INPUT DATA -
····················

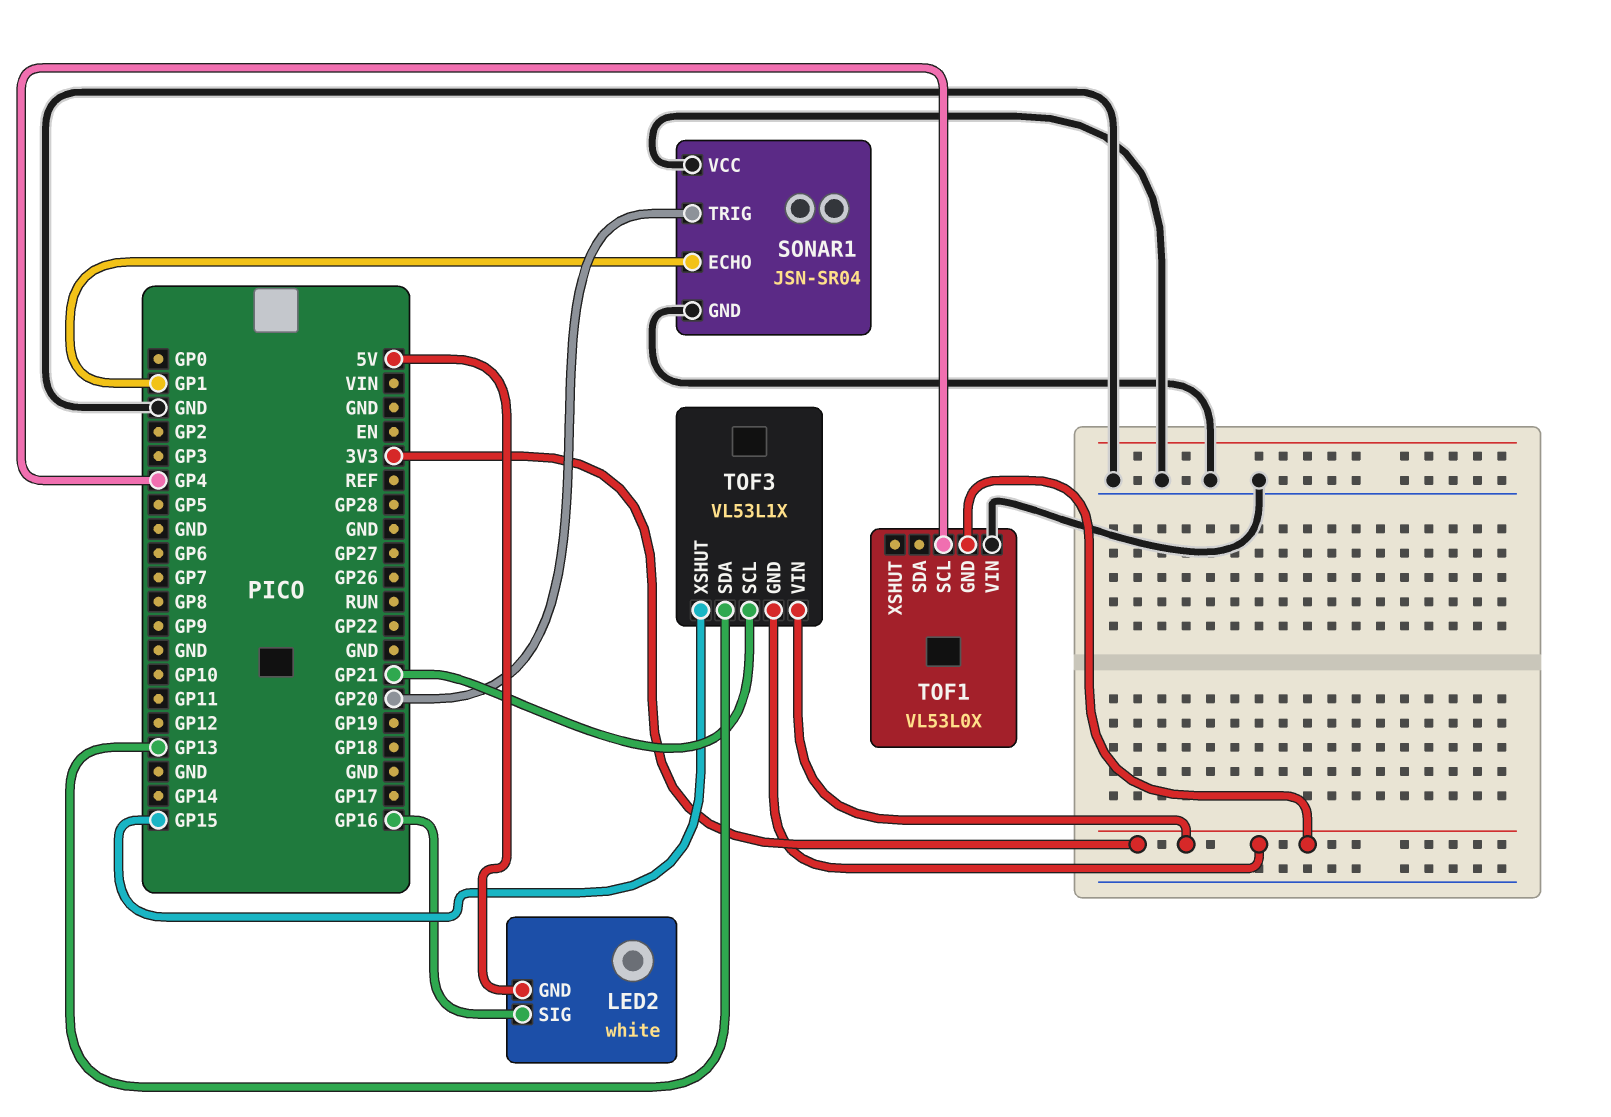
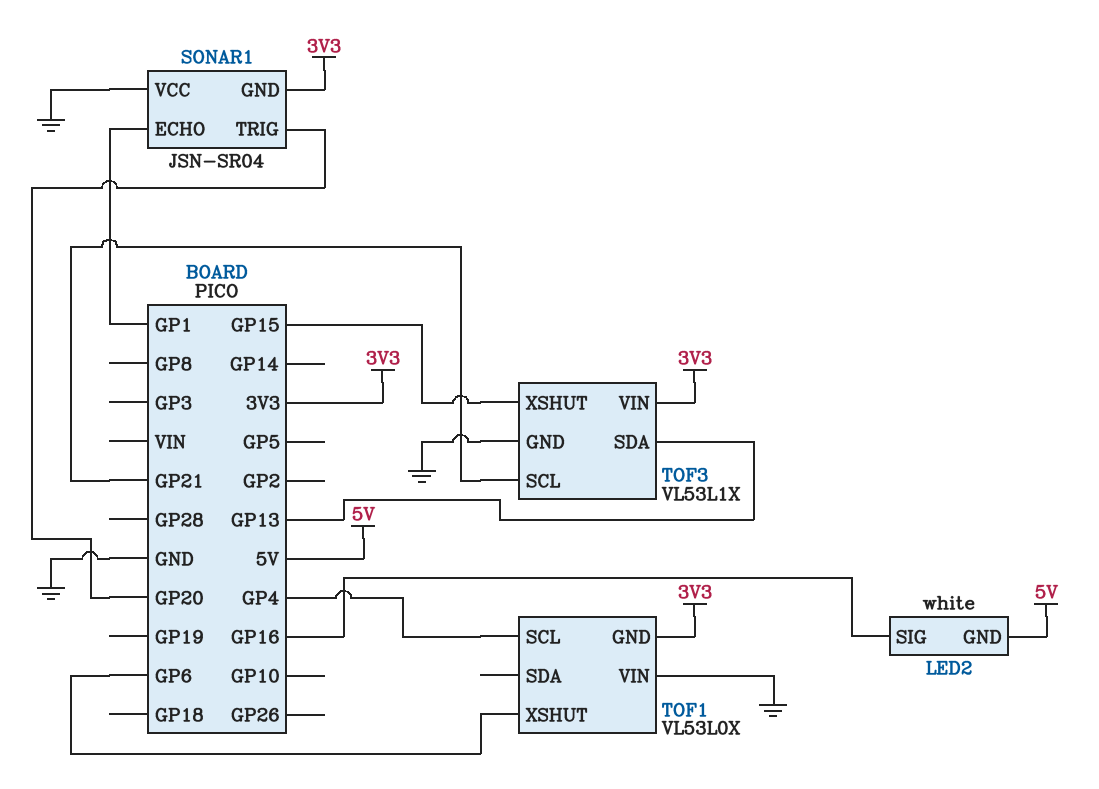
SONAR1 pin GND: GND -> 3V3
TOF1 pin XSHUT: none -> GP6
TOF3 pin GND: 3V3 -> GND

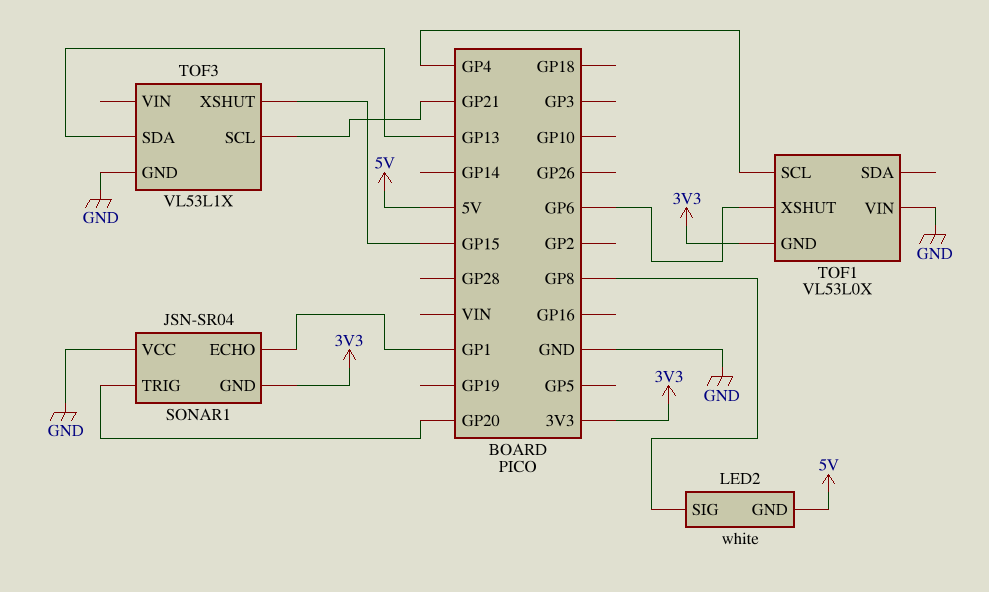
LED2 pin SIG: GP16 -> GP8
TOF3 pin VIN: 3V3 -> none

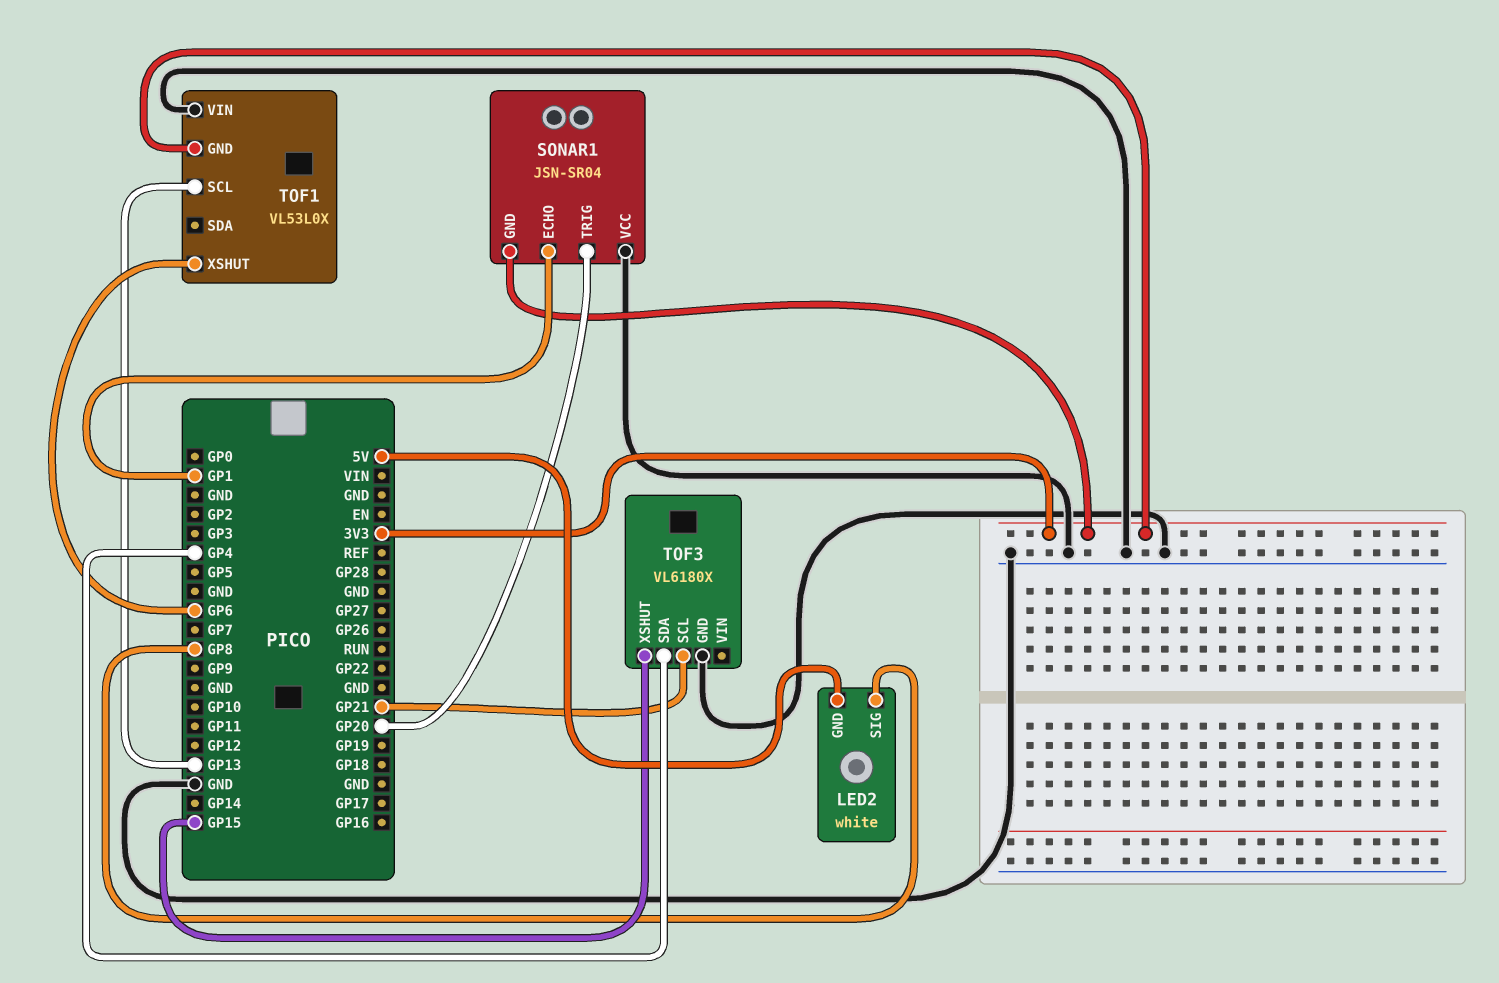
TOF1 pin SCL: GP4 -> GP13
TOF3: VL53L1X -> VL6180X
TOF3 pin SDA: GP13 -> GP4

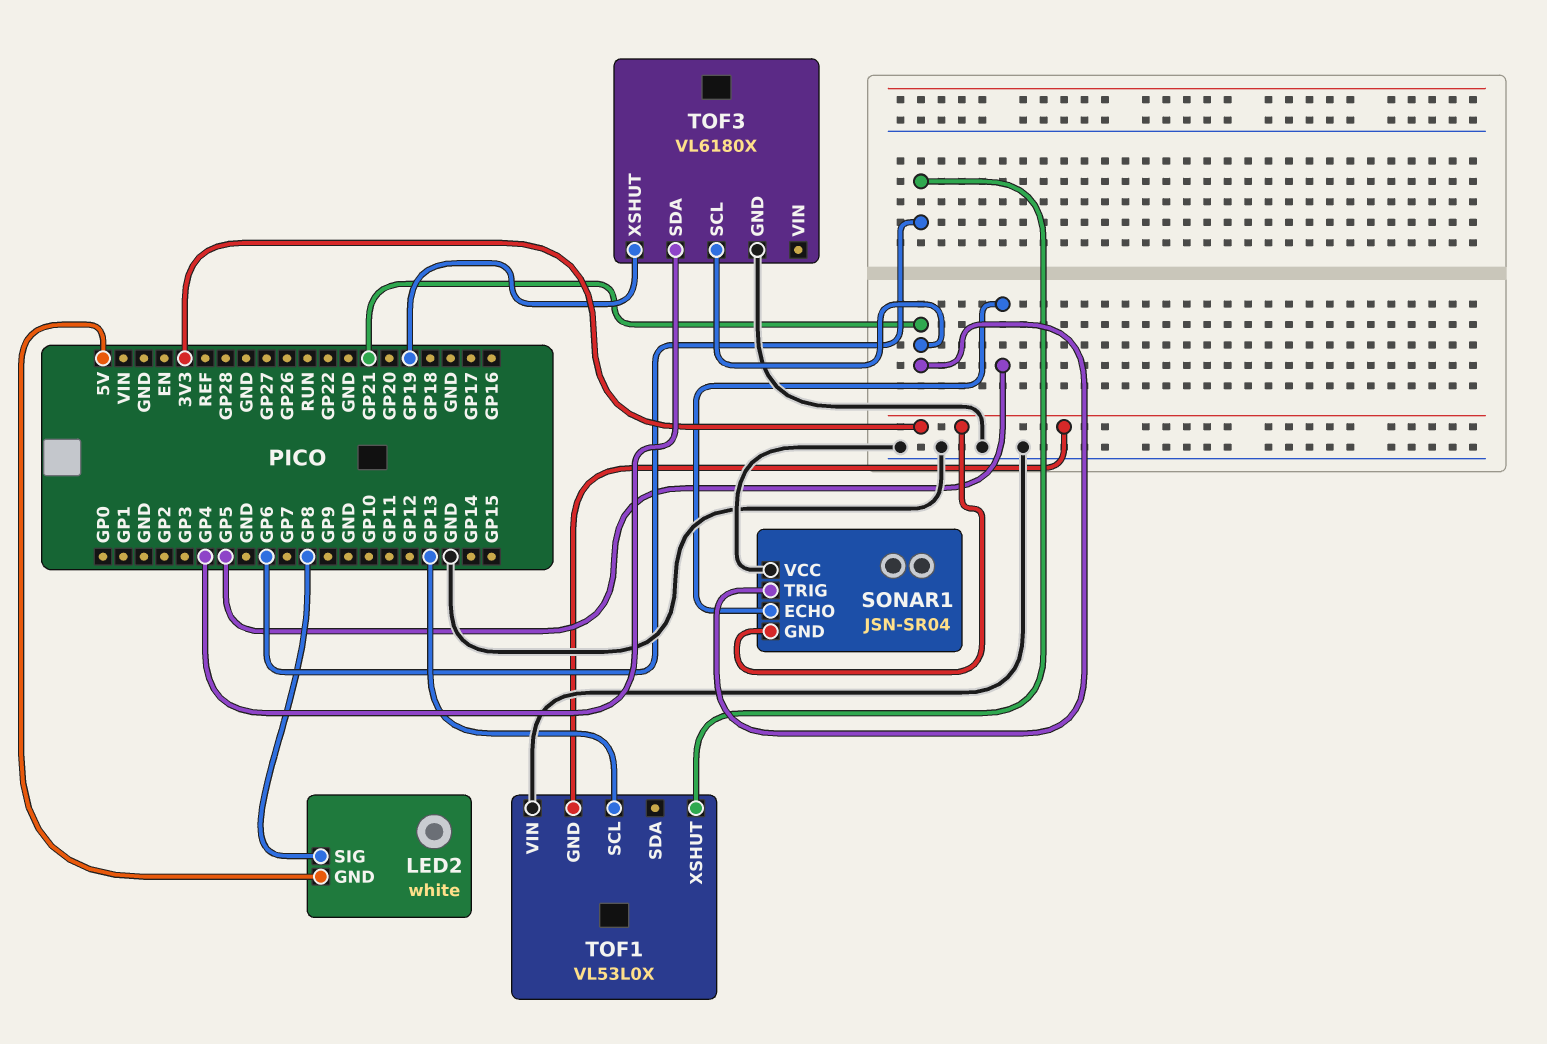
SONAR1 pin ECHO: GP1 -> GP5
SONAR1 pin TRIG: GP20 -> GP21
TOF3 pin XSHUT: GP15 -> GP19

····················

REQUIREMENT - Reproduce each entry word for word and cut the images.

RESULT OF THE TASK -
SONAR1 pin GND: GND -> 3V3
TOF1 pin XSHUT: none -> GP6
TOF3 pin GND: 3V3 -> GND

LED2 pin SIG: GP16 -> GP8
TOF3 pin VIN: 3V3 -> none

TOF1 pin SCL: GP4 -> GP13
TOF3: VL53L1X -> VL6180X
TOF3 pin SDA: GP13 -> GP4

SONAR1 pin ECHO: GP1 -> GP5
SONAR1 pin TRIG: GP20 -> GP21
TOF3 pin XSHUT: GP15 -> GP19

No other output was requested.